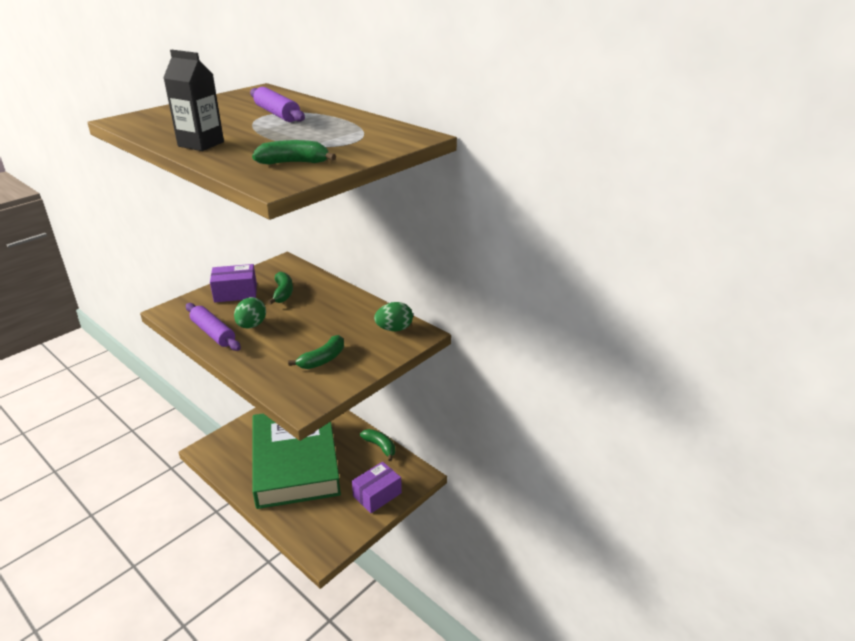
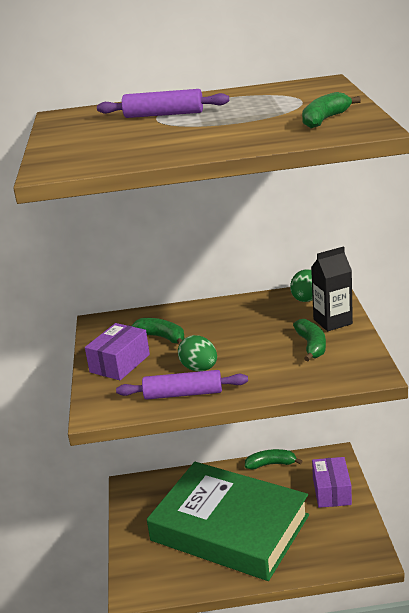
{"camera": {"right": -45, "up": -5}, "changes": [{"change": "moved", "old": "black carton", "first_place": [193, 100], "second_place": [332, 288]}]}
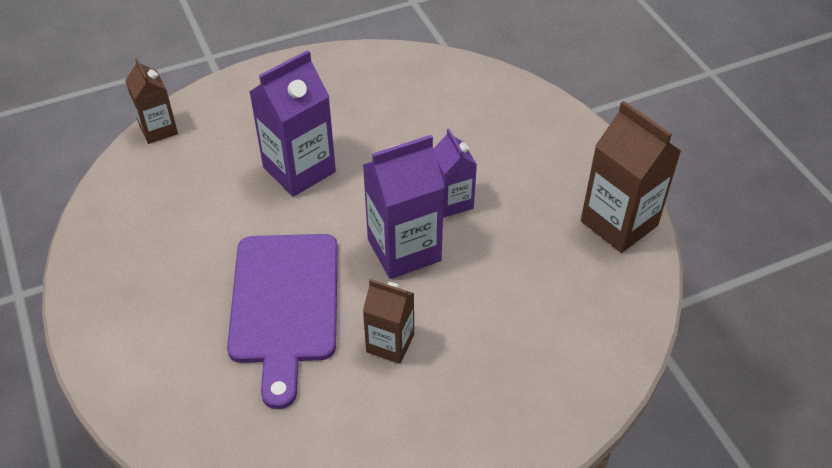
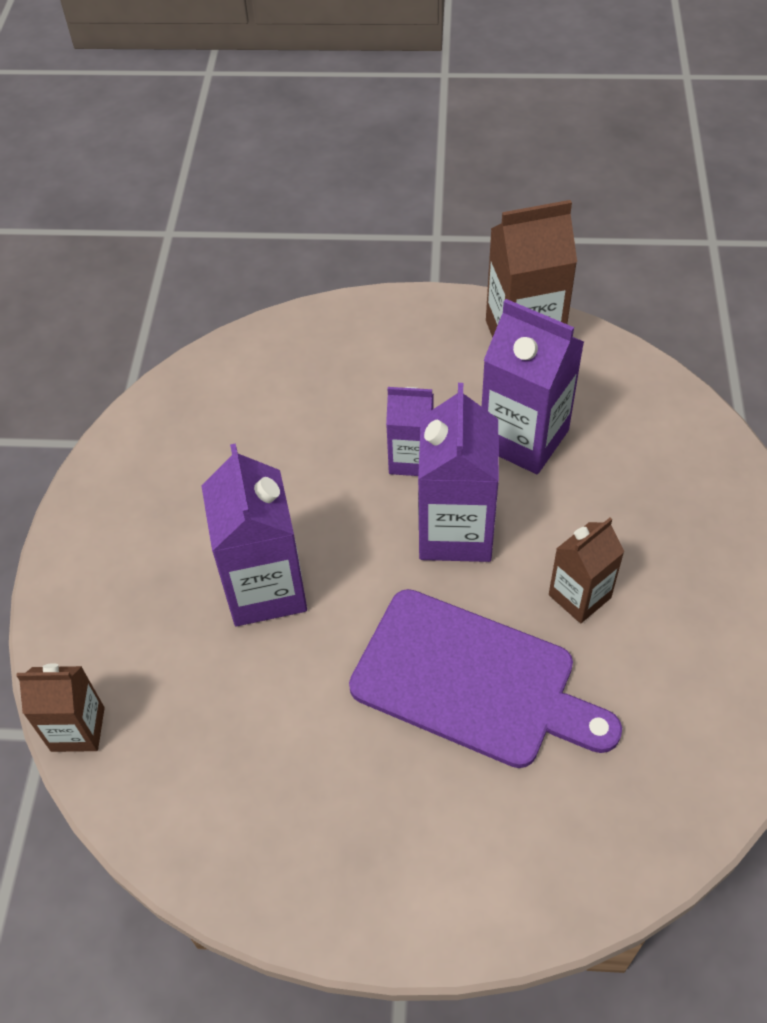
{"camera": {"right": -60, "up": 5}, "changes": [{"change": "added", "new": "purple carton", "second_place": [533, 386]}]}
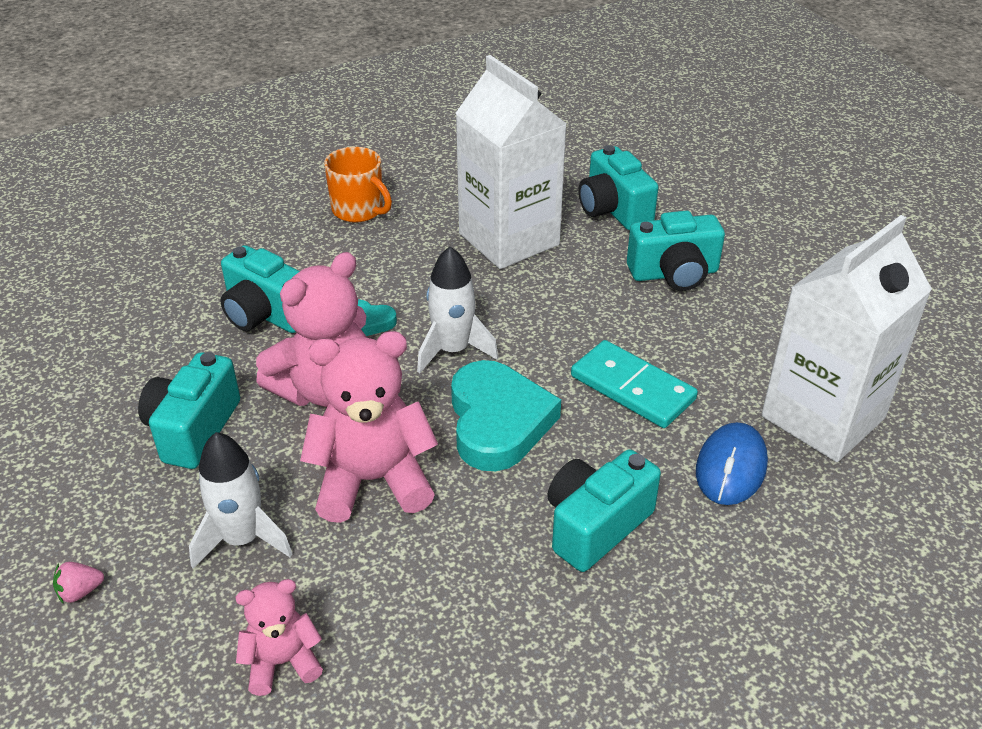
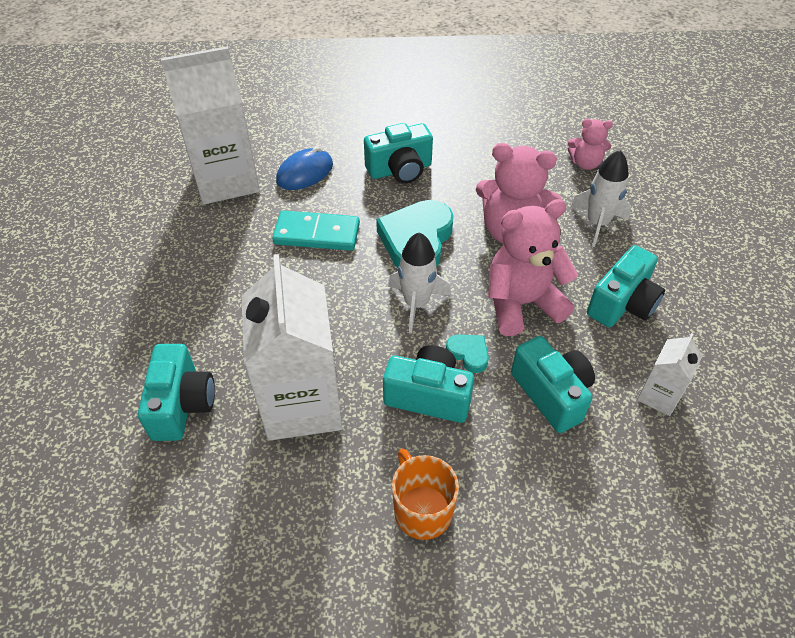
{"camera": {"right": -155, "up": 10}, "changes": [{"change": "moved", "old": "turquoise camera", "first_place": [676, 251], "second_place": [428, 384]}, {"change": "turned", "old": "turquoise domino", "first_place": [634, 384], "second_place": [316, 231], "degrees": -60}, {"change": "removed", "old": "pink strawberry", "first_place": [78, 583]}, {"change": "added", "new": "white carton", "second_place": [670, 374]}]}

Work instructions: Write the listing out exactly, apart from its pictures.

Task result:
{"camera": {"right": -45, "up": -5}, "changes": [{"change": "moved", "old": "black carton", "first_place": [193, 100], "second_place": [332, 288]}]}
{"camera": {"right": -60, "up": 5}, "changes": [{"change": "added", "new": "purple carton", "second_place": [533, 386]}]}
{"camera": {"right": -155, "up": 10}, "changes": [{"change": "moved", "old": "turquoise camera", "first_place": [676, 251], "second_place": [428, 384]}, {"change": "turned", "old": "turquoise domino", "first_place": [634, 384], "second_place": [316, 231], "degrees": -60}, {"change": "removed", "old": "pink strawberry", "first_place": [78, 583]}, {"change": "added", "new": "white carton", "second_place": [670, 374]}]}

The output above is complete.